Each line that holds the word "matching" is to be identified and copied.

▬▬▬▬▬▬

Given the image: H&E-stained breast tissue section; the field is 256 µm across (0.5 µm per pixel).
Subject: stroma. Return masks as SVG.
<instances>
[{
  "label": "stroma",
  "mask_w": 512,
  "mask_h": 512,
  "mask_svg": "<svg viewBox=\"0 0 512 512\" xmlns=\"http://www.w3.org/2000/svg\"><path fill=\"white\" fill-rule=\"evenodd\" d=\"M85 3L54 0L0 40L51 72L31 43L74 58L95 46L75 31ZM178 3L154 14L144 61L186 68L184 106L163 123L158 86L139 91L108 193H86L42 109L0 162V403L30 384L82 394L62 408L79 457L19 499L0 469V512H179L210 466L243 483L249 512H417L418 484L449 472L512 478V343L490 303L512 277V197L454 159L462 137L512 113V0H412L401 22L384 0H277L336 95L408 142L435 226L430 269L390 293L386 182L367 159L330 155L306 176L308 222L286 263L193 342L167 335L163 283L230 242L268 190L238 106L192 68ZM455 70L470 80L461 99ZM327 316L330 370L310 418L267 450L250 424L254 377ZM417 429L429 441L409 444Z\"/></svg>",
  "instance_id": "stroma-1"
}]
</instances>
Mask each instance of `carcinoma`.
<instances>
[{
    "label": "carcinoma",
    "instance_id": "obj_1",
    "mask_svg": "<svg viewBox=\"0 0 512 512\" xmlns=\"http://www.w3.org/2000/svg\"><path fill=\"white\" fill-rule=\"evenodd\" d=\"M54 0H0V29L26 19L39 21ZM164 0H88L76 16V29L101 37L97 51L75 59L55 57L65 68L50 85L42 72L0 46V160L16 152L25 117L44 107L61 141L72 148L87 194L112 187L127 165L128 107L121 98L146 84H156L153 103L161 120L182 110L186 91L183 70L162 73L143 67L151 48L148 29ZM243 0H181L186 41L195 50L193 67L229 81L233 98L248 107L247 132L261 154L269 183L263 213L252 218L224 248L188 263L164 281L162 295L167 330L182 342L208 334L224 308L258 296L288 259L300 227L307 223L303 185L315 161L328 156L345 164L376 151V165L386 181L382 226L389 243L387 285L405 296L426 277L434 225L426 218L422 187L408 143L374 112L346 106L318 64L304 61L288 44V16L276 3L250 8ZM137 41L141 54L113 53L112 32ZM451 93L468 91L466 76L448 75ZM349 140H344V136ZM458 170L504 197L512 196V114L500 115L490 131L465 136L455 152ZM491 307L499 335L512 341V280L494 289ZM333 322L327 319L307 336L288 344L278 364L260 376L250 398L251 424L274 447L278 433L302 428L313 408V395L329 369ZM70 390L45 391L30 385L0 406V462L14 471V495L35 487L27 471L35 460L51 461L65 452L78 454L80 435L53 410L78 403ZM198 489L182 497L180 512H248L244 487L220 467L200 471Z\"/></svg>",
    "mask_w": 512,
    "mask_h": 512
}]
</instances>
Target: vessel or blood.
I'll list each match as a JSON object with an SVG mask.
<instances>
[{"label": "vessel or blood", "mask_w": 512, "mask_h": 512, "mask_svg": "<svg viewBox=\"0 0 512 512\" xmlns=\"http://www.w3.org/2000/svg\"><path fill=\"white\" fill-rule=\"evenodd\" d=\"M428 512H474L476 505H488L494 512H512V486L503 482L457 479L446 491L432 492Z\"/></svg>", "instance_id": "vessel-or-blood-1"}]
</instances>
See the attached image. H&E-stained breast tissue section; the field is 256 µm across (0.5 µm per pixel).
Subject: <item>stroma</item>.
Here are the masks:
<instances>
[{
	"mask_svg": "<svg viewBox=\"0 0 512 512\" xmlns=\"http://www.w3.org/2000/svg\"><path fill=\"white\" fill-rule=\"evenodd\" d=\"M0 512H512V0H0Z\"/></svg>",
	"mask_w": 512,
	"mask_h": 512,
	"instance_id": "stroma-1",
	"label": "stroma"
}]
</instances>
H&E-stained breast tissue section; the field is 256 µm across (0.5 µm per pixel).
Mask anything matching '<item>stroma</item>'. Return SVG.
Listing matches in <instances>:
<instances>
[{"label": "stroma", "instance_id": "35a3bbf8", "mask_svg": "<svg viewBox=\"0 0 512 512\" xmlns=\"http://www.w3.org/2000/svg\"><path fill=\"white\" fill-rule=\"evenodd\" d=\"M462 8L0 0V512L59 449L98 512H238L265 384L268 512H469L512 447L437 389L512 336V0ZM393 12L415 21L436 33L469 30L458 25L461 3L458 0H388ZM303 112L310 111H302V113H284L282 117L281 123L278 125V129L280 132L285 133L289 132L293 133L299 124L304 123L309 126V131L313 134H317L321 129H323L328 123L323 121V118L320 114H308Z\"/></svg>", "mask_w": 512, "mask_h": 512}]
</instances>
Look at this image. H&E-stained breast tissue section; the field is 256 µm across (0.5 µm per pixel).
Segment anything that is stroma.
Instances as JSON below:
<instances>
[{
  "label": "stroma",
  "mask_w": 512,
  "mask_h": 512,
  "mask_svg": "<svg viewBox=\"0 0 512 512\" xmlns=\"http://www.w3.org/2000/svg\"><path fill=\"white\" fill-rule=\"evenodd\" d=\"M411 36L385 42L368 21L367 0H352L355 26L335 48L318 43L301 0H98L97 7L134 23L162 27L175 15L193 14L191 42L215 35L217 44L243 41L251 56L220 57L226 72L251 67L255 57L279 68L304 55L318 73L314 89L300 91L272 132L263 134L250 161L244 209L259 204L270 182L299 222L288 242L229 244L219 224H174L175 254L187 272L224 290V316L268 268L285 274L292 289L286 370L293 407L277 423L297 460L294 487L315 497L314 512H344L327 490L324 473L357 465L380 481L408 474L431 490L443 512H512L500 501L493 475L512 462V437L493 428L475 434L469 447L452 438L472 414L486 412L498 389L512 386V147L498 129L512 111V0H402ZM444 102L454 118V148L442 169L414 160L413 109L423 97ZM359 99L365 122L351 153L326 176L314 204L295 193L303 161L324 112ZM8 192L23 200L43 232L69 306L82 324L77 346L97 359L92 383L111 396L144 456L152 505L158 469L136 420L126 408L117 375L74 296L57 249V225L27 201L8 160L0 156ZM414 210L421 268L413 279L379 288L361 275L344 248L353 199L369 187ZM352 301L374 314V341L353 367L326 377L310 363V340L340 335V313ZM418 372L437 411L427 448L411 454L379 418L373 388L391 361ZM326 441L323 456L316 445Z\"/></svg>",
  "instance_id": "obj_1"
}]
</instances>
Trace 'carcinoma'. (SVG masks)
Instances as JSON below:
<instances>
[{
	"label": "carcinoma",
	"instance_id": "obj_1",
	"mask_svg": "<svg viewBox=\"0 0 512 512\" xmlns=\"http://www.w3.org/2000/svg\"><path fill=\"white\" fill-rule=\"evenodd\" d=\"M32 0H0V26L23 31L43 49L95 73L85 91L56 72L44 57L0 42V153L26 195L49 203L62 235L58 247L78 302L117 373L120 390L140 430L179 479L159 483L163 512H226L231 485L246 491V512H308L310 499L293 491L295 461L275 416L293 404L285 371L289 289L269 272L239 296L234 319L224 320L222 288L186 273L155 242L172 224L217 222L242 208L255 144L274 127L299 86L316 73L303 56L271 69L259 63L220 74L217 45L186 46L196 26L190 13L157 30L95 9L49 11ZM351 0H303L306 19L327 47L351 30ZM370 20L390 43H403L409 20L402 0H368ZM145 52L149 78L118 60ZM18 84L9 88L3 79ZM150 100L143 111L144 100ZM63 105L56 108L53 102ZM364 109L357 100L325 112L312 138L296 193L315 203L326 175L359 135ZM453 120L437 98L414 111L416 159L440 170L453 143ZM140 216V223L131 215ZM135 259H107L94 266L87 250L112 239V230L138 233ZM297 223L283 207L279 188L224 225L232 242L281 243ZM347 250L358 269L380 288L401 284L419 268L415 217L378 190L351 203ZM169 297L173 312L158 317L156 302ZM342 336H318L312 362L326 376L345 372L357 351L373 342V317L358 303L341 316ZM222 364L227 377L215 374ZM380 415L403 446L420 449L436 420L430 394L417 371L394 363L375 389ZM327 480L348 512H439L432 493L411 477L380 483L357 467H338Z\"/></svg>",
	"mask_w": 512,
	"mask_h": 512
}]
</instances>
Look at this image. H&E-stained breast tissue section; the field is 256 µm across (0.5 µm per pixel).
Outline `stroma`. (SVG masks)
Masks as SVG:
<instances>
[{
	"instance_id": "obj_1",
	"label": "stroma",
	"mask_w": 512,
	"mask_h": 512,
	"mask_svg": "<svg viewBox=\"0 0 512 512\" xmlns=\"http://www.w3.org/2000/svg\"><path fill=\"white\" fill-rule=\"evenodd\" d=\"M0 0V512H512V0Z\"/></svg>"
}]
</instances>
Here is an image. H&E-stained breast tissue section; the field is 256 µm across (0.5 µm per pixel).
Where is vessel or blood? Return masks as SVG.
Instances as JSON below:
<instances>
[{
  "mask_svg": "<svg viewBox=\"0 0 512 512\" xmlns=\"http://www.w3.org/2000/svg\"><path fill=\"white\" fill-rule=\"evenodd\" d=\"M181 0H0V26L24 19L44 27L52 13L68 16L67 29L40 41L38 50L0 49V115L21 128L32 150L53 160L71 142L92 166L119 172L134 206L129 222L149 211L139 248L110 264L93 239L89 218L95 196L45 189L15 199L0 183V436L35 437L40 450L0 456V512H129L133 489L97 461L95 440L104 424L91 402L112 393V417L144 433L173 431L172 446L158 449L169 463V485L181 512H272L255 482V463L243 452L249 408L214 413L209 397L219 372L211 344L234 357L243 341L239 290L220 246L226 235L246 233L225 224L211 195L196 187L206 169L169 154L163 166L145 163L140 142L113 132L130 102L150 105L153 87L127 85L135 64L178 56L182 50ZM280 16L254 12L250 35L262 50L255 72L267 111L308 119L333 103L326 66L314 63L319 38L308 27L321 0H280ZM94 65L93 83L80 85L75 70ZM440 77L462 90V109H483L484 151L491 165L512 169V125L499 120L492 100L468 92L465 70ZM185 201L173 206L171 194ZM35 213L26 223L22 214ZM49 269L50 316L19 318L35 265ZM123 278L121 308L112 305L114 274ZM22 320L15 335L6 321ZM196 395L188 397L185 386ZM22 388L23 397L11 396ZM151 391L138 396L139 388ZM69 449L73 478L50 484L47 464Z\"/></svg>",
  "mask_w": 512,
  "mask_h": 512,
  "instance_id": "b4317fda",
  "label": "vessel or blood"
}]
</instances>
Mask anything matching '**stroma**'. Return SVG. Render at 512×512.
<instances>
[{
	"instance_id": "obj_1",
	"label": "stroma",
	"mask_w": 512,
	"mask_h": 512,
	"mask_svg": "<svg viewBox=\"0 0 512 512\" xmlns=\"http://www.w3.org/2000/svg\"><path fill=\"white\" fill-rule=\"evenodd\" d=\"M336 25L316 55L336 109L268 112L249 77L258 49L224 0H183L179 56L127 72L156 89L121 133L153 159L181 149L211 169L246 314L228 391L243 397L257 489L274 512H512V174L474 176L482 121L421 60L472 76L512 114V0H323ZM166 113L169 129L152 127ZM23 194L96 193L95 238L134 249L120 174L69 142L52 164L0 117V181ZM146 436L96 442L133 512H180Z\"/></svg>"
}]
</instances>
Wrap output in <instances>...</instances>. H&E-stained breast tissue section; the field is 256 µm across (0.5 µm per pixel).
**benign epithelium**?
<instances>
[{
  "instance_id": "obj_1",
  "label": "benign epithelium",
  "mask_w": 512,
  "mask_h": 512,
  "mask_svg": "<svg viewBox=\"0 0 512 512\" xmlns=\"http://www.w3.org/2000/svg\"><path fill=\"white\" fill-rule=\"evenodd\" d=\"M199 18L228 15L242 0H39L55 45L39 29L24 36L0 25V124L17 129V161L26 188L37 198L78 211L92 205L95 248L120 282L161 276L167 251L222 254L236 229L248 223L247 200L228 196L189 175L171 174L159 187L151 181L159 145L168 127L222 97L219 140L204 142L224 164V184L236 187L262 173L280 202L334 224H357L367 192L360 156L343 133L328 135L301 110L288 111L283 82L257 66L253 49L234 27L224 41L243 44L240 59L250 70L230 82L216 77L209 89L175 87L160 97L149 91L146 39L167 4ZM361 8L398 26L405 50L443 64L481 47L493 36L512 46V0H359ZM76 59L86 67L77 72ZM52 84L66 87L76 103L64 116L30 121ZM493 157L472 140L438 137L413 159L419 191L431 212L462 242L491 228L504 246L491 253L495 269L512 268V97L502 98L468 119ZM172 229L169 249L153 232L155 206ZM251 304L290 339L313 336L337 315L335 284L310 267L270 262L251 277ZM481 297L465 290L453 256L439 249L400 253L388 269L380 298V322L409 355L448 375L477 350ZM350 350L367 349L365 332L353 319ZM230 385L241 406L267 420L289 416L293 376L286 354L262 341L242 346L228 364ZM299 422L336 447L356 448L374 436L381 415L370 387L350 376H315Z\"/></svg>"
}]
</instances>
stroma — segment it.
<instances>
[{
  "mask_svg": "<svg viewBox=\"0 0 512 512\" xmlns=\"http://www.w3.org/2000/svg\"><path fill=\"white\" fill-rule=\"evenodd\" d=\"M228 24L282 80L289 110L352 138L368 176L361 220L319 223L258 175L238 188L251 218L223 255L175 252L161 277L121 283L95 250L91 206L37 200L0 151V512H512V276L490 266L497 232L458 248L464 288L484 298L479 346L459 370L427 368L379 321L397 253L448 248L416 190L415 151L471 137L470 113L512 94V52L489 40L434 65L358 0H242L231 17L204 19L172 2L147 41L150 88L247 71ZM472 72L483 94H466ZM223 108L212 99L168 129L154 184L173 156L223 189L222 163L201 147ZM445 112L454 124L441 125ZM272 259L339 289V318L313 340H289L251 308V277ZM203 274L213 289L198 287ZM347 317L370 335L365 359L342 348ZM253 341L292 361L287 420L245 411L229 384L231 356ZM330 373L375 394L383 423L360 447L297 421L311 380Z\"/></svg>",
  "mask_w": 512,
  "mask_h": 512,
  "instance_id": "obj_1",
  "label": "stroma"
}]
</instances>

▬▬▬▬▬▬

#### Final answer
Mask anything matching '<item>stroma</item>'. Return SVG.
Mask anything matching '**stroma**'. Return SVG. Render at 512×512.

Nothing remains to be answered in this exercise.